EXERCISE INSTRUCTIONS: Reproduce verbatim the line containing "orange brick D5:D7" and every line that follows it through the end of the entries below, omitting all pictures.
[[ AVAILABLE DATA open ]]
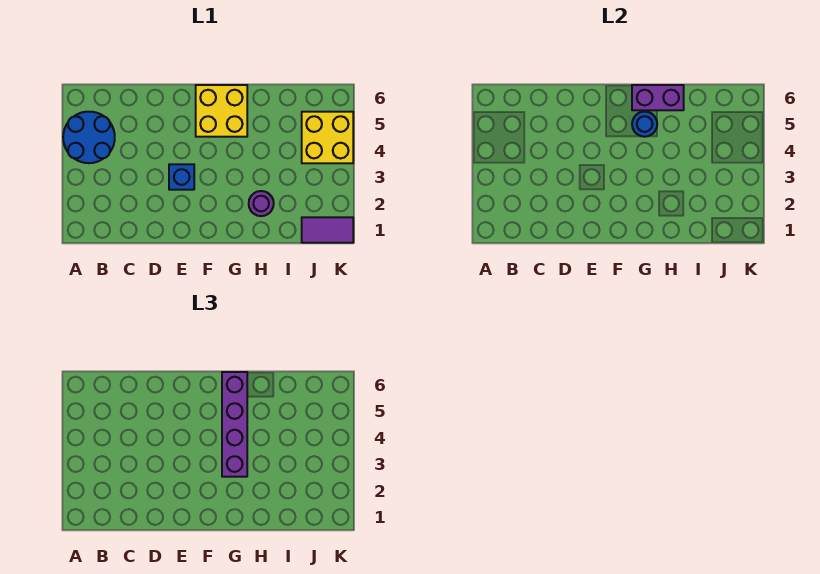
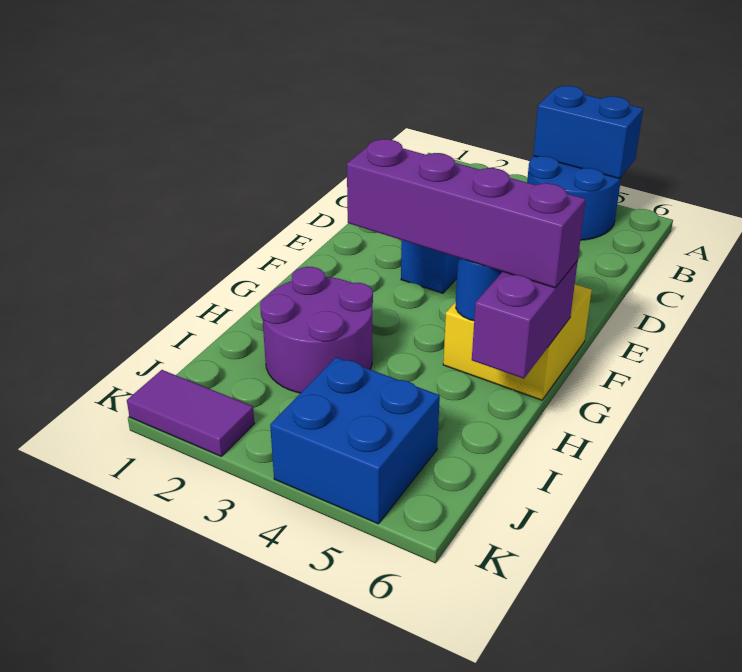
none -> blue brick A4:A5 level 2
purple round brick H2 level 1 -> purple round brick H2:I3 level 1
purple tile J1:K1 level 1 -> purple tile K1:K2 level 1
yellow brick J4:K5 level 1 -> blue brick J4:K5 level 1

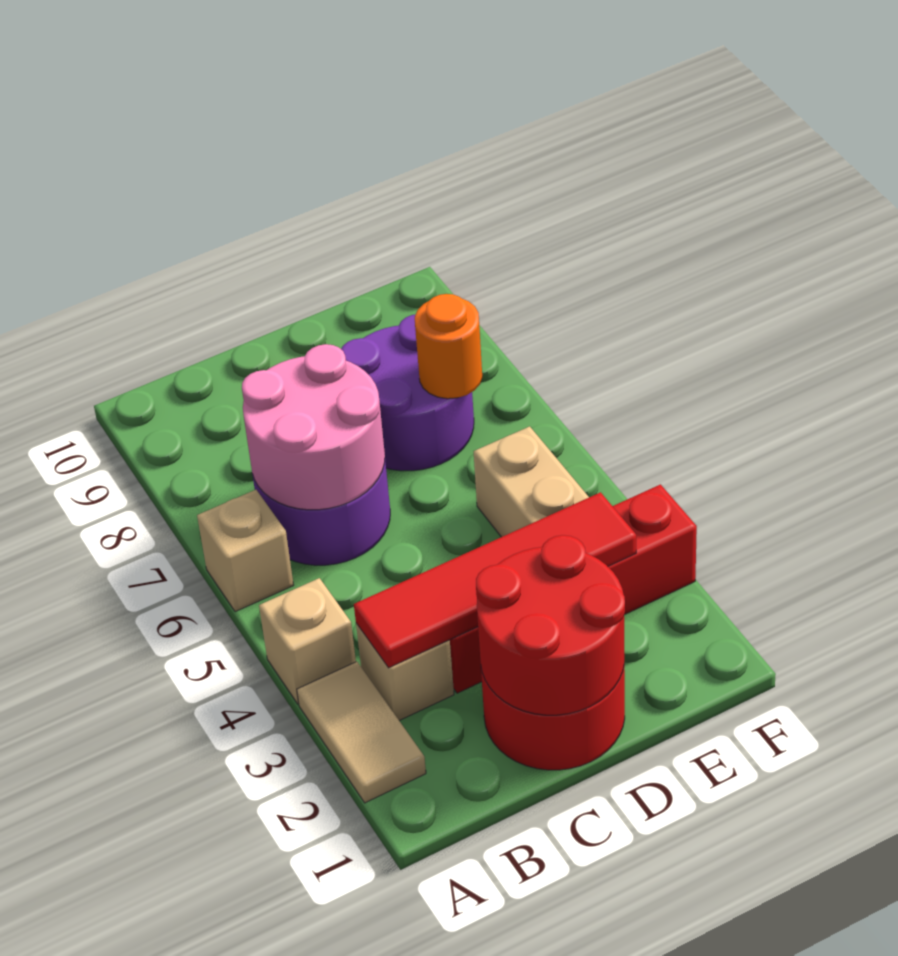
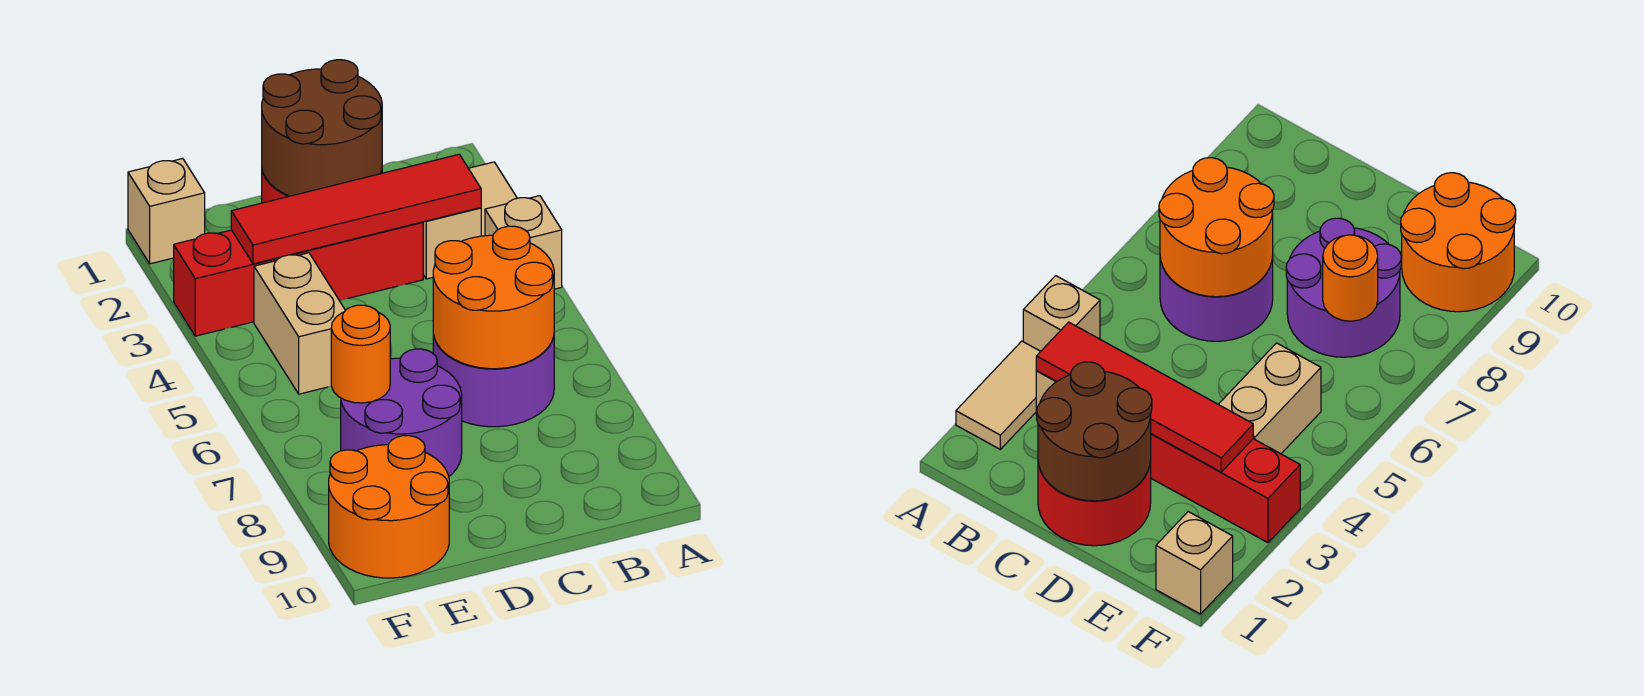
tan brick A6 level 1 -> tan brick F1 level 1
pink round brick B6:C7 level 2 -> orange round brick B6:C7 level 2
red round brick C1:D2 level 2 -> brown round brick C1:D2 level 2
none -> orange round brick E9:F10 level 1

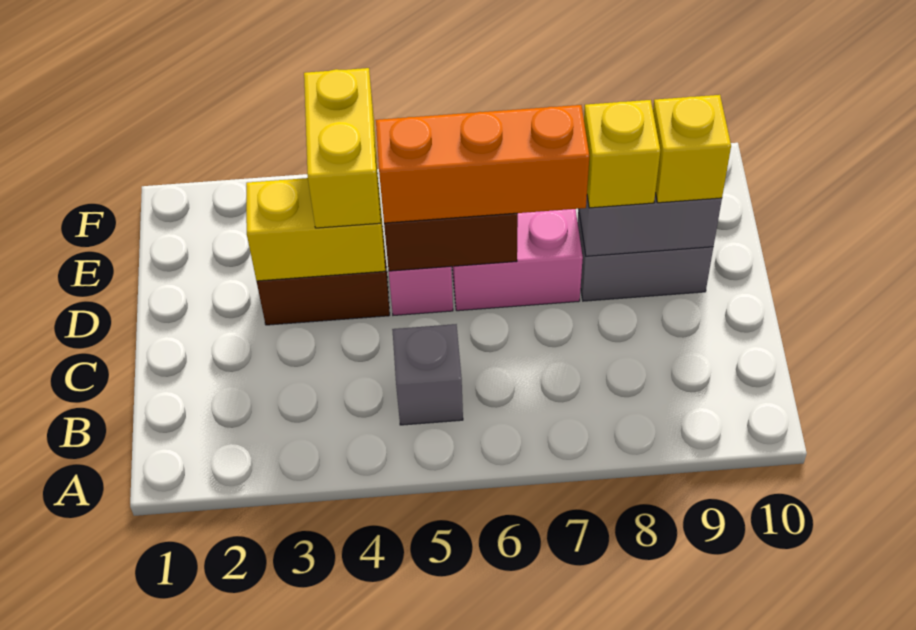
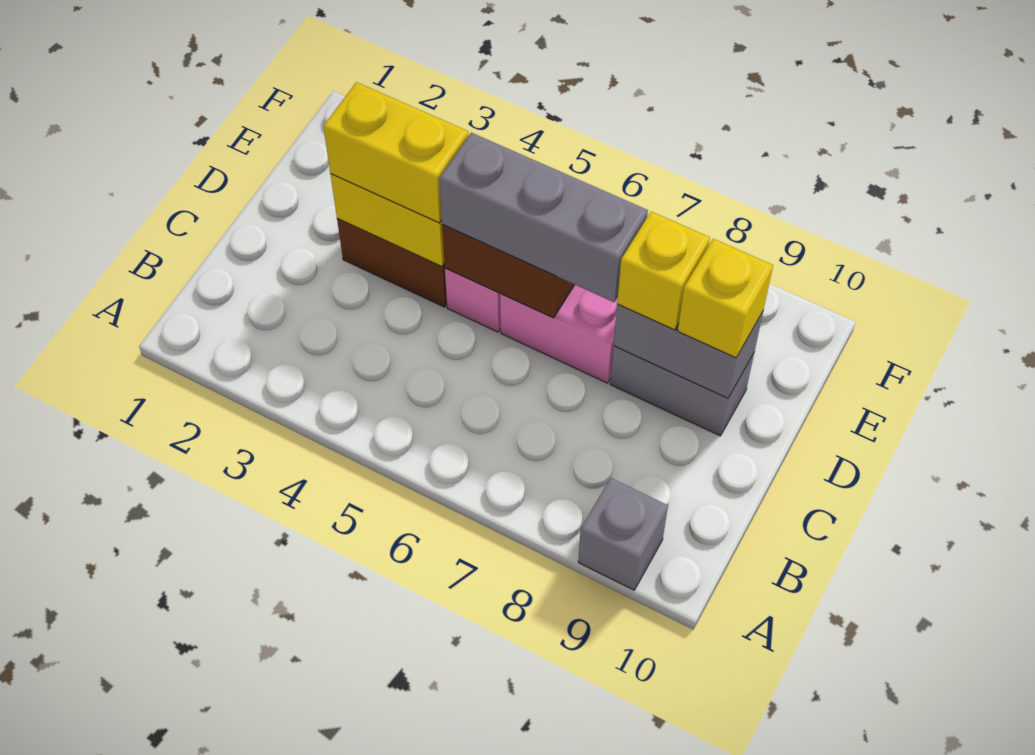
grey brick B5 level 1 -> grey brick A9 level 1
yellow brick D4:E4 level 3 -> yellow brick D3:D4 level 3
orange brick D5:D7 level 3 -> grey brick D5:D7 level 3

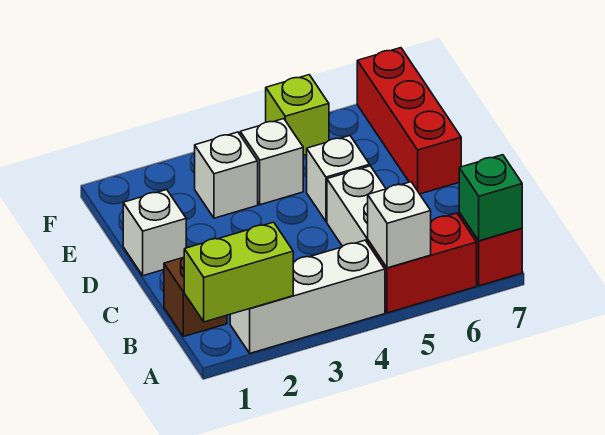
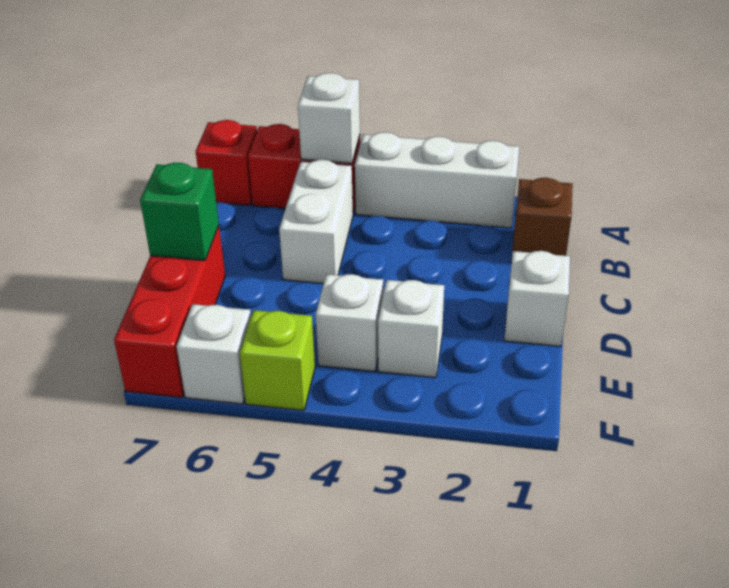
lime brick A1:A2 level 2 -> none
green brick A7 level 2 -> green brick D7 level 2
white brick D5 level 1 -> white brick F6 level 1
[[ AVAILABLE DATA closed ]]
EXERCISE RESPONSE:
orange brick D5:D7 level 3 -> grey brick D5:D7 level 3

lime brick A1:A2 level 2 -> none
green brick A7 level 2 -> green brick D7 level 2
white brick D5 level 1 -> white brick F6 level 1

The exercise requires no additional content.